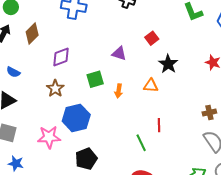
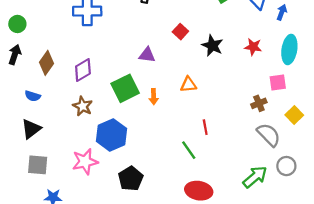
brown diamond: (32, 33) -> (47, 63), moved
black star: (168, 64) -> (212, 46), moved
green square: (95, 79) -> (125, 88), size x1.4

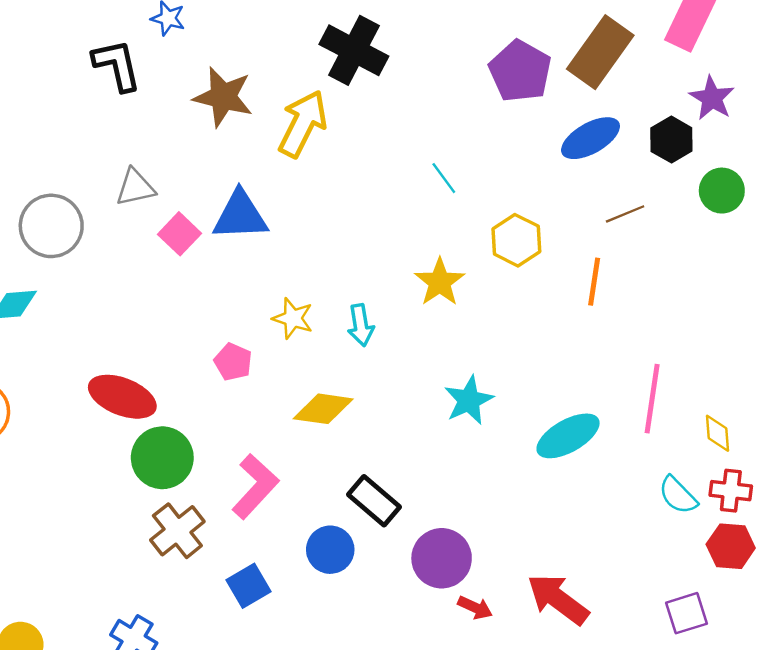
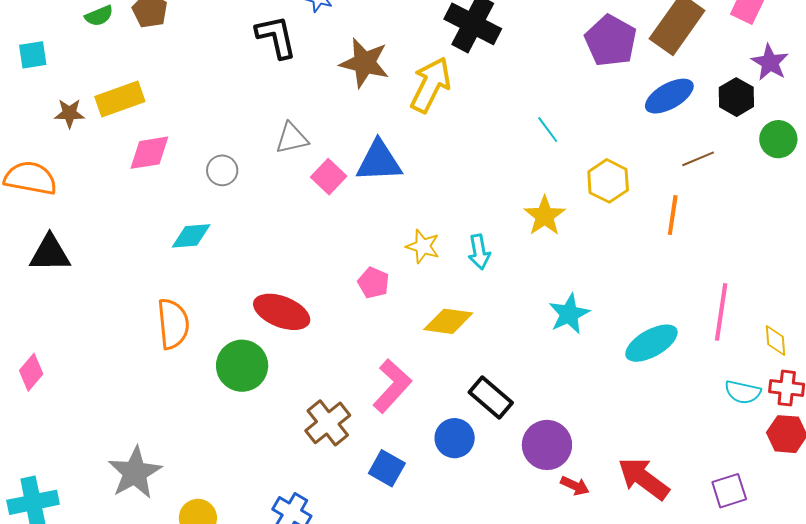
gray circle: (51, 226) -> (222, 170), size x0.6
green circle: (162, 458) -> (242, 366), moved
cyan semicircle: (678, 495) -> (743, 392), turned -33
blue square: (248, 586) -> (387, 468), turned -30
purple square: (686, 613) -> (729, 491), moved

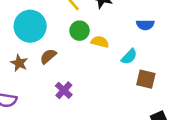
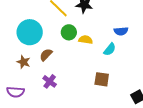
blue semicircle: (145, 25) -> (121, 31), moved
brown square: (146, 79) -> (102, 79), moved
purple cross: (64, 90) -> (50, 81), moved

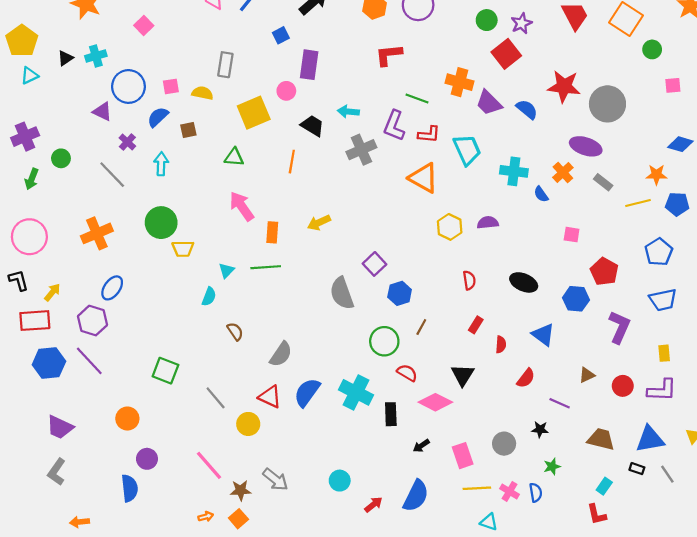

◆ ◆ ◆ ◆ ◆ ◆ ◆

● TASK DESCRIPTION: Nothing should appear in the reply except the lines from the start of the listing above through the line with "brown square: (146, 79) -> (102, 79), moved", repeated exactly and free of pictures.

● THE ANSWER:
brown diamond: (32, 33) -> (47, 63), moved
black star: (168, 64) -> (212, 46), moved
green square: (95, 79) -> (125, 88), size x1.4

gray circle: (51, 226) -> (222, 170), size x0.6
green circle: (162, 458) -> (242, 366), moved
cyan semicircle: (678, 495) -> (743, 392), turned -33
blue square: (248, 586) -> (387, 468), turned -30
purple square: (686, 613) -> (729, 491), moved

blue semicircle: (145, 25) -> (121, 31), moved
brown square: (146, 79) -> (102, 79), moved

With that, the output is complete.